> Image sets with object changes:
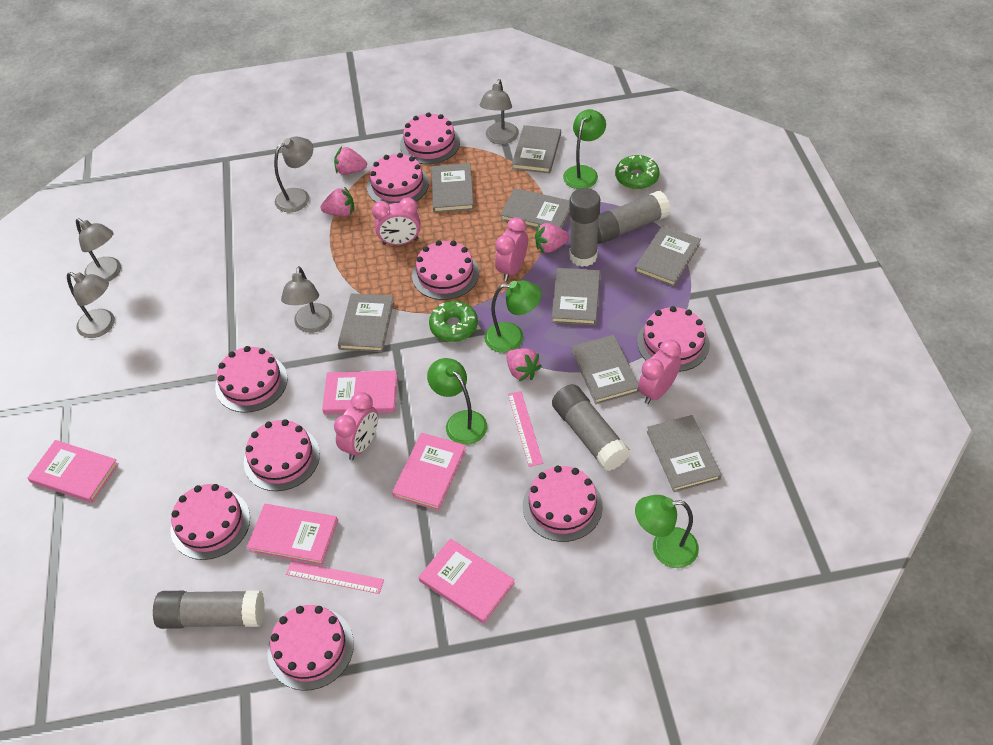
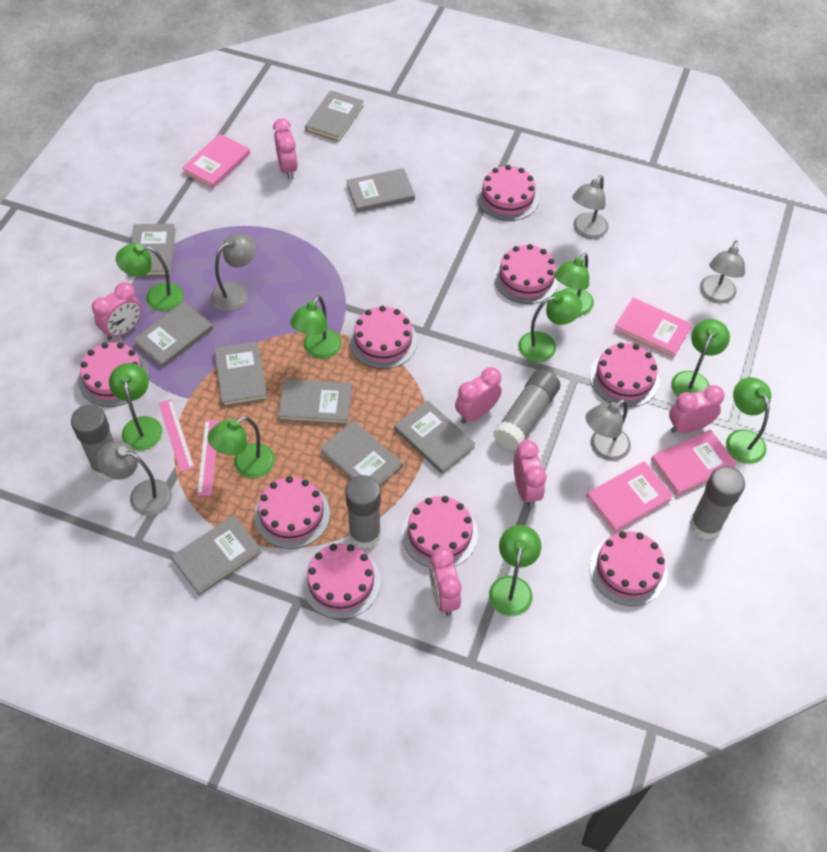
green donut: 2 -> 0
green lamp: 4 -> 9
grey book: 8 -> 9
pink book: 5 -> 4
pink clock: 4 -> 6
pink strawberry: 4 -> 0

> Work to be completed: What are the lines of the data above that include the string "pink"? Copy them.

> Result:
pink book: 5 -> 4
pink clock: 4 -> 6
pink strawberry: 4 -> 0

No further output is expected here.